** Opening Data block block **

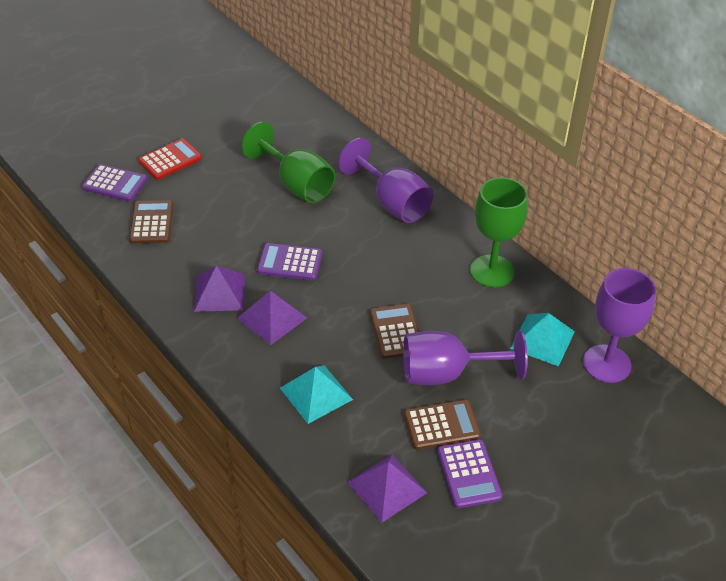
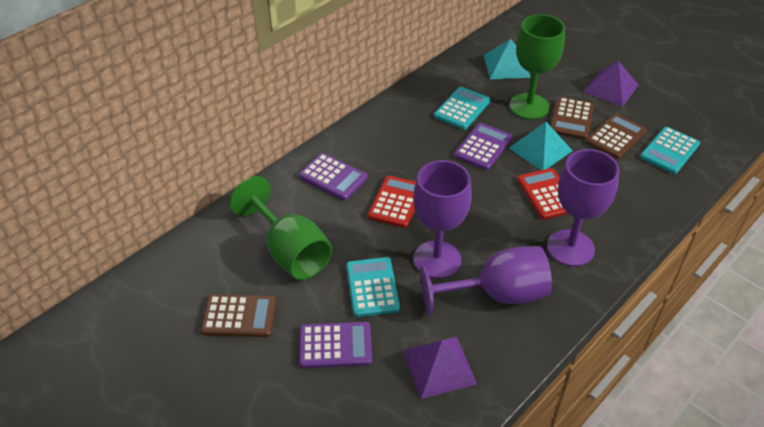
purple pyramid: 3 -> 2
red calculator: 1 -> 2
turquoise calculator: 0 -> 3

** Closing Data block block **

### Your goal
Find and show each line of the listing with the word "calculator".

### Answer to the exercise
red calculator: 1 -> 2
turquoise calculator: 0 -> 3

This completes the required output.